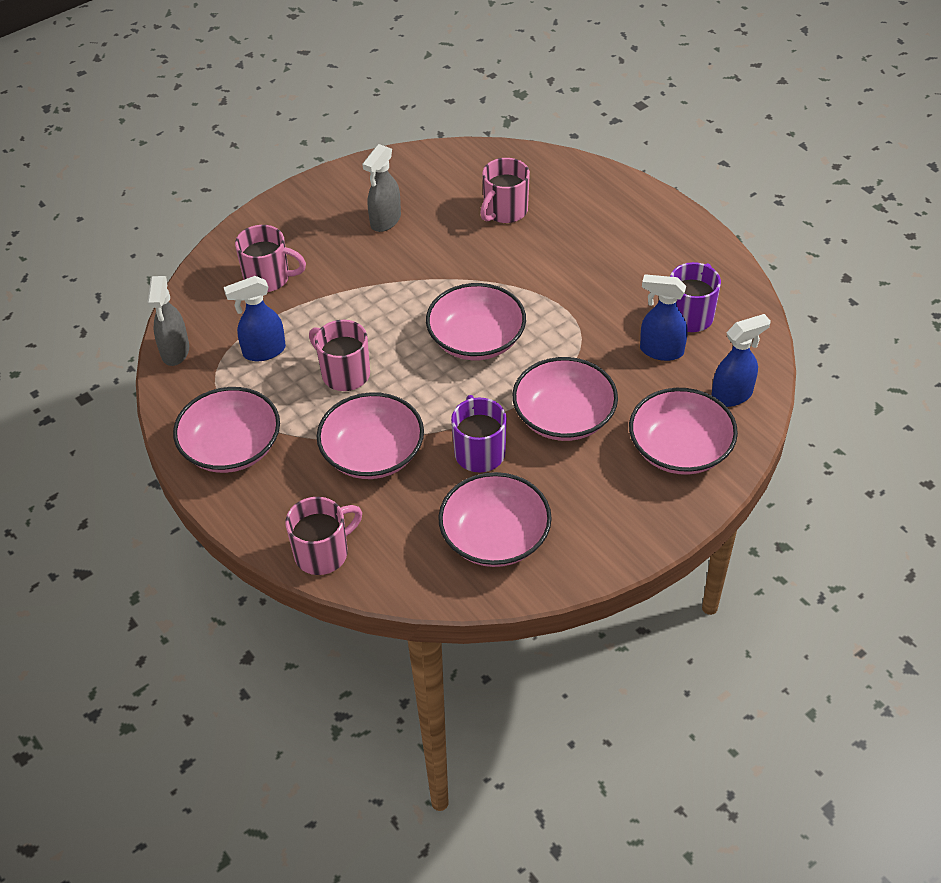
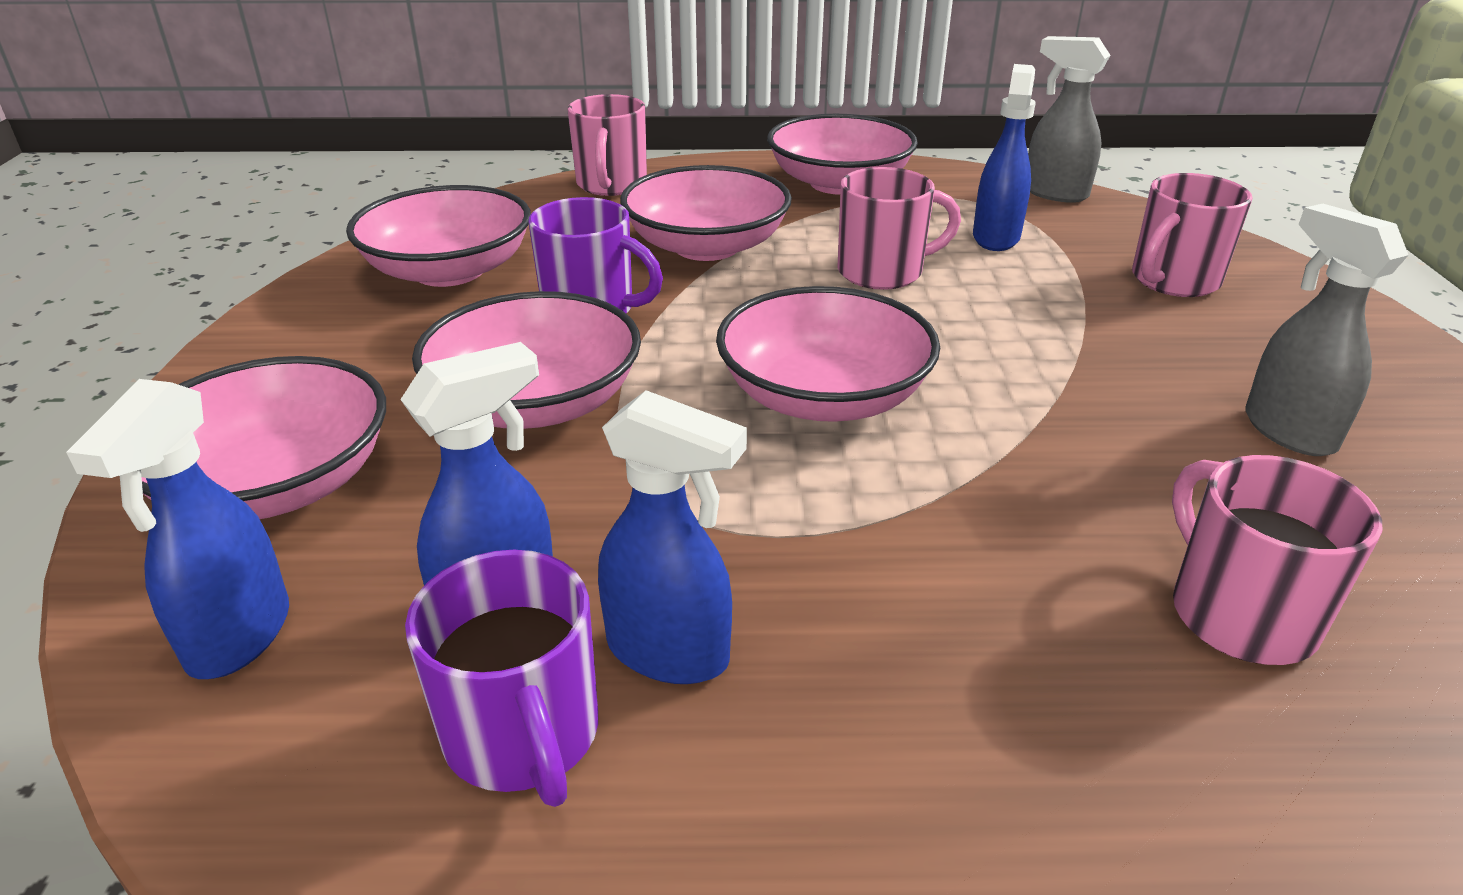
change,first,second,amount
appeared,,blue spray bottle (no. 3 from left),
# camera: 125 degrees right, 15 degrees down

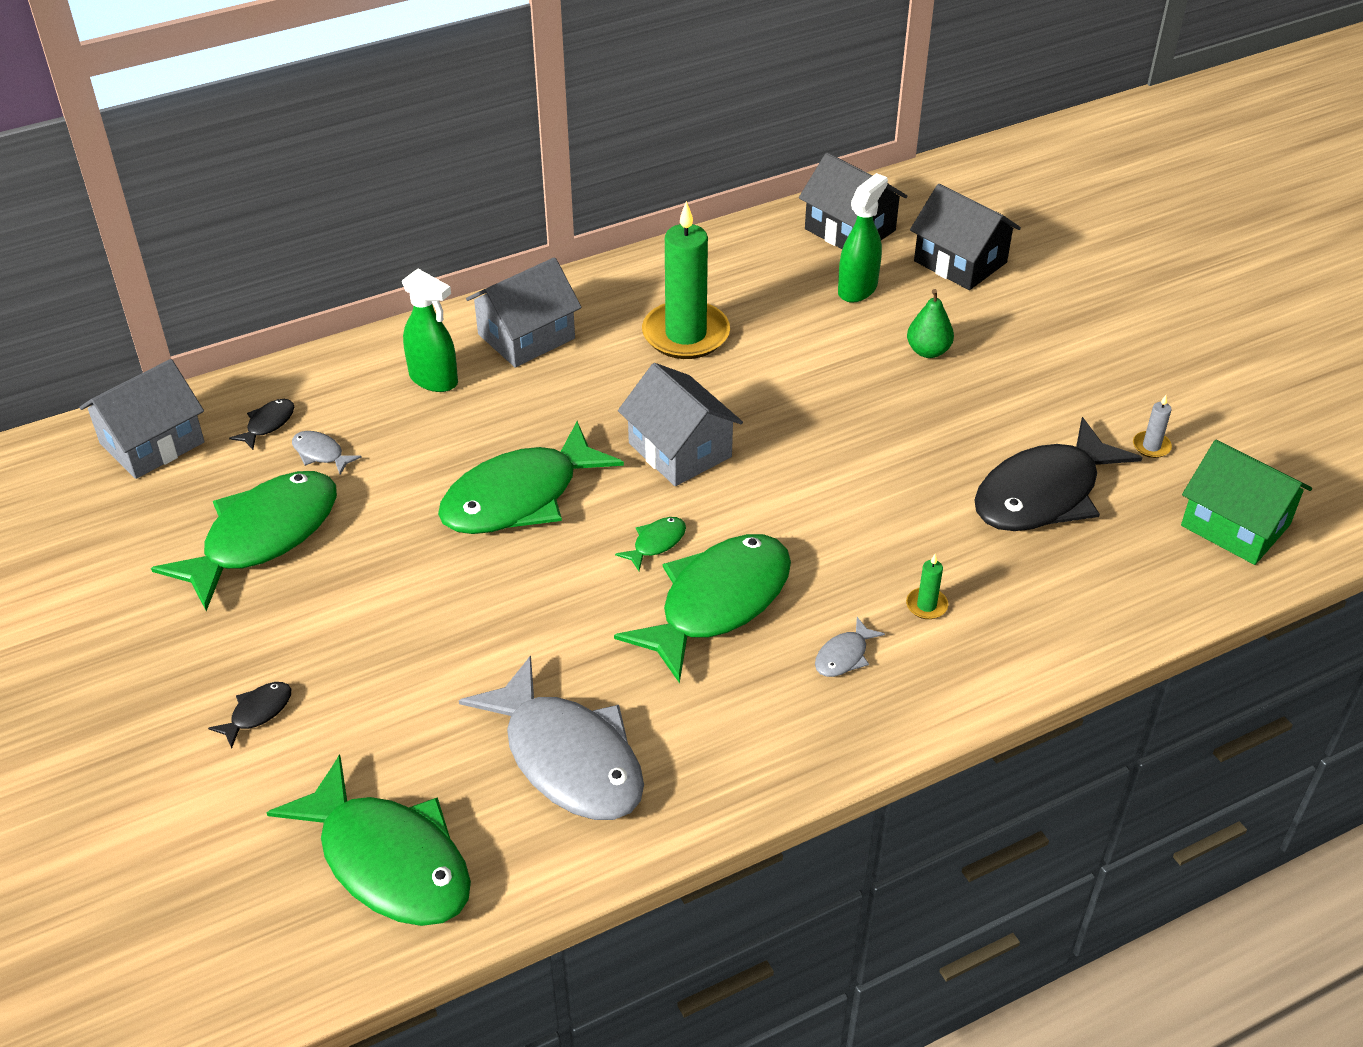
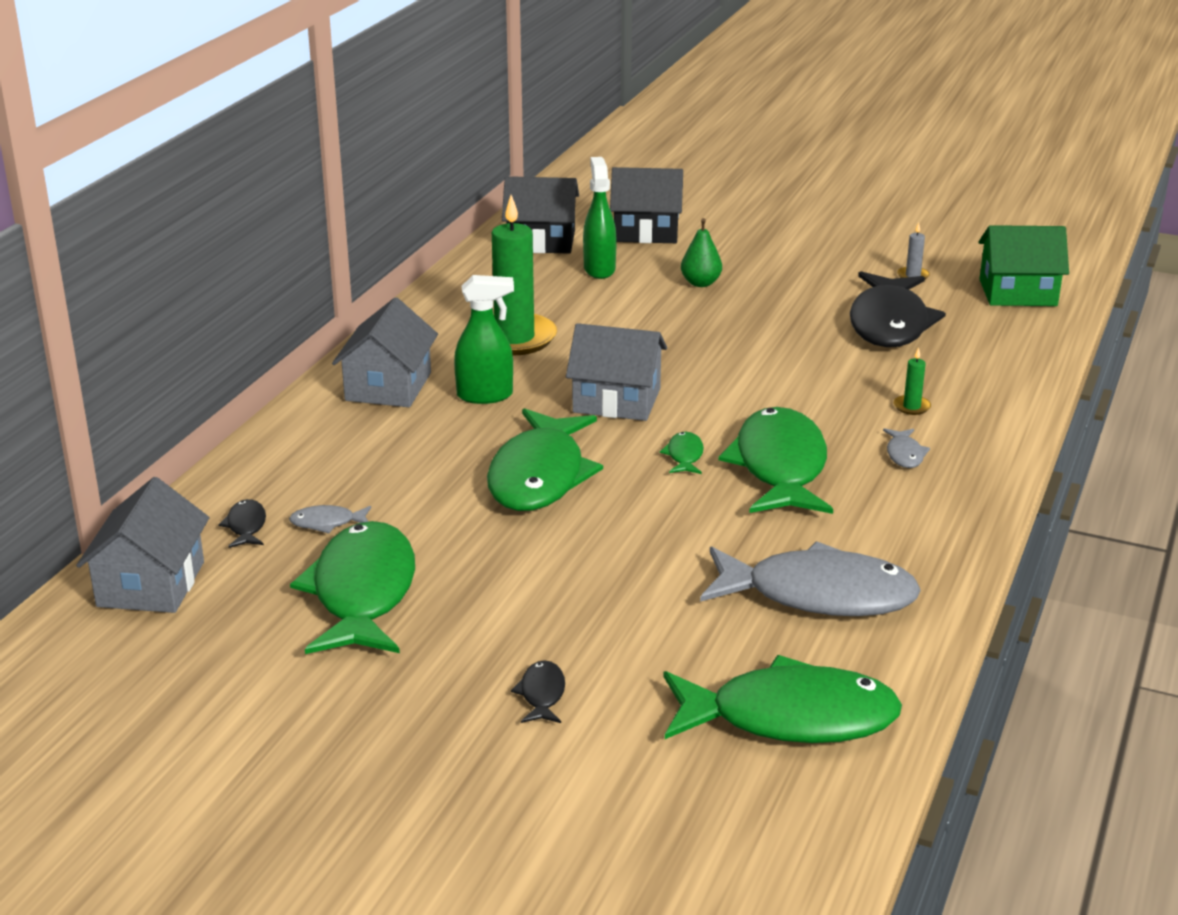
change,first,second,amount
relocated,green spray bottle (no. 1 from left),,
# camera: 40 degrees left, 15 degrees down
^^^^^^^^
▸ Problem requirements
Beginning with the line that holds "appeared,,blue spray bottle" and continuing to the end of the entries above, set down each line exactly, both ends included; include no pictures.

▸ Answer to this problem
appeared,,blue spray bottle (no. 3 from left),
# camera: 125 degrees right, 15 degrees down

change,first,second,amount
relocated,green spray bottle (no. 1 from left),,
# camera: 40 degrees left, 15 degrees down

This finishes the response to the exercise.